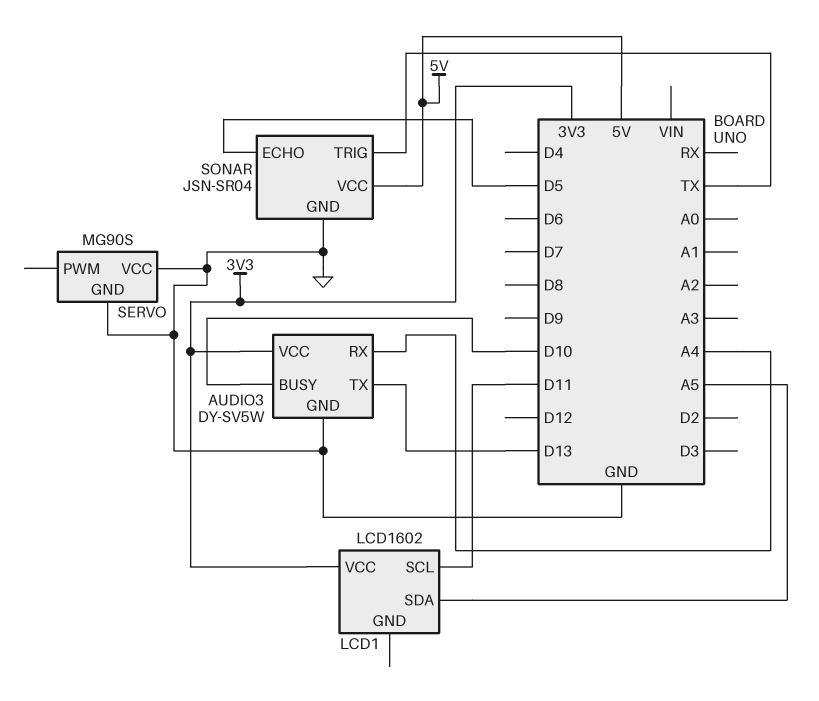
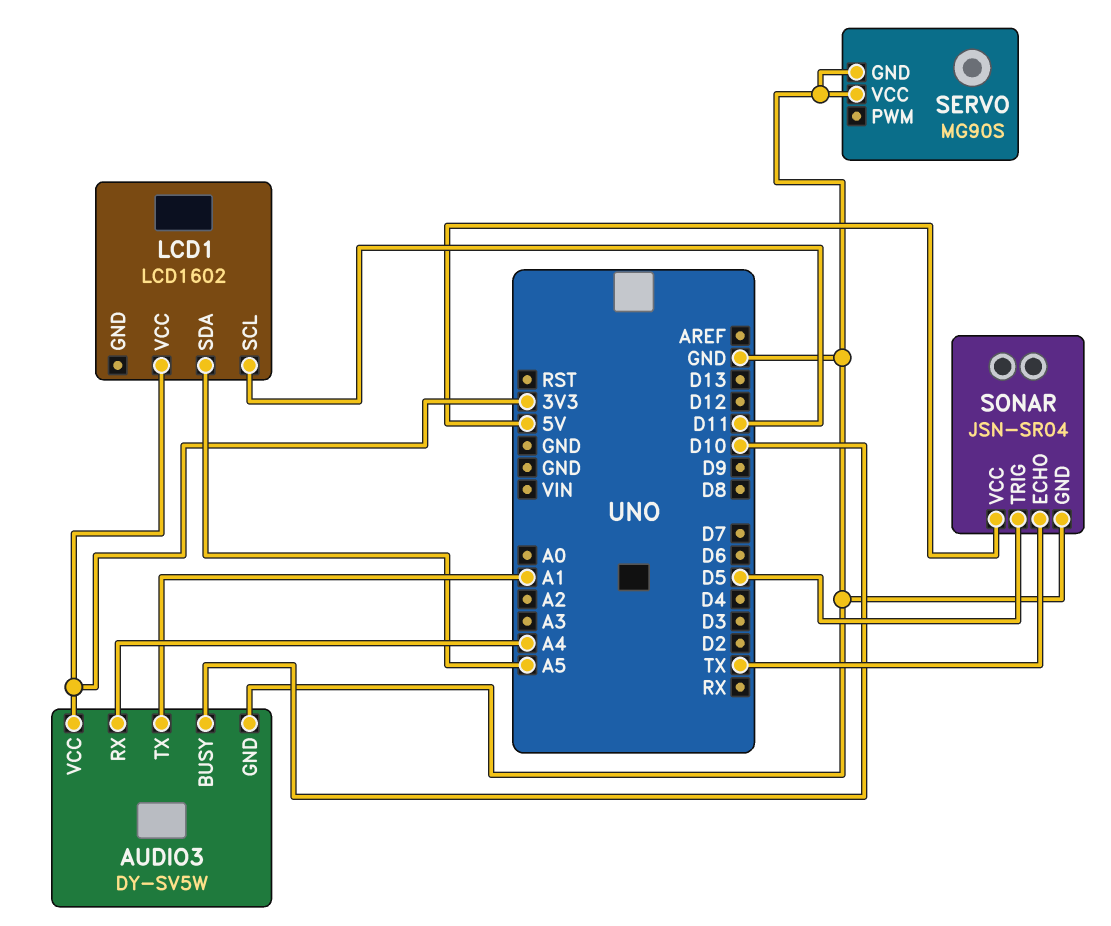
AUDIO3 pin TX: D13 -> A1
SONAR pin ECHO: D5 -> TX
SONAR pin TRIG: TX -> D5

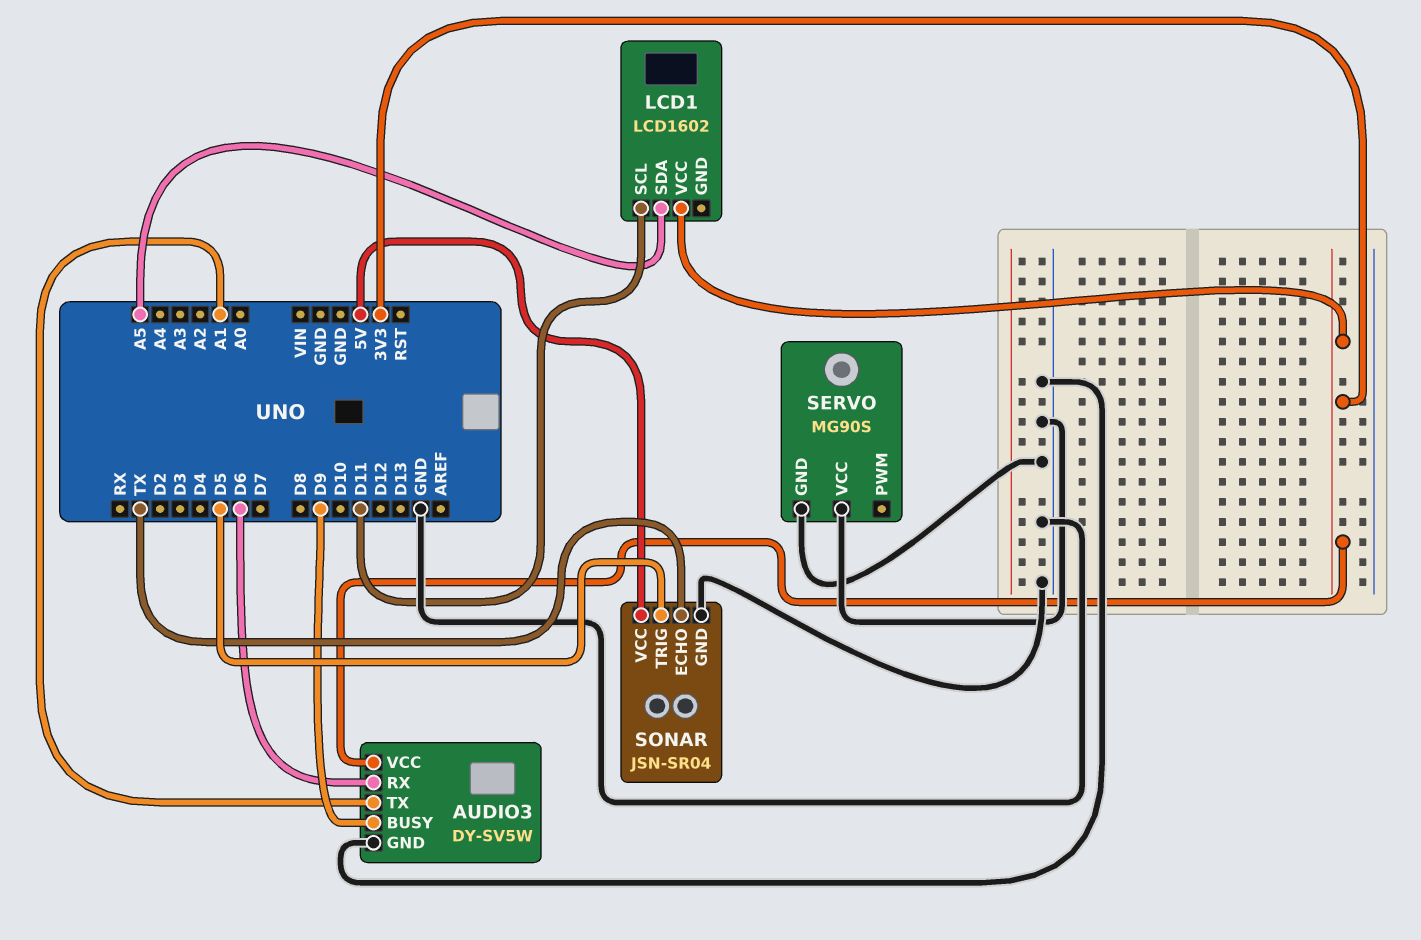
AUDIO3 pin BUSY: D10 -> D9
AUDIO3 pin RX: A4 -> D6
•••••
◆ TASK TO CARRY OUT
The preceding listing is to be restated word for word, with every picture omitted.

◆ TASK RESPONSE
AUDIO3 pin TX: D13 -> A1
SONAR pin ECHO: D5 -> TX
SONAR pin TRIG: TX -> D5

AUDIO3 pin BUSY: D10 -> D9
AUDIO3 pin RX: A4 -> D6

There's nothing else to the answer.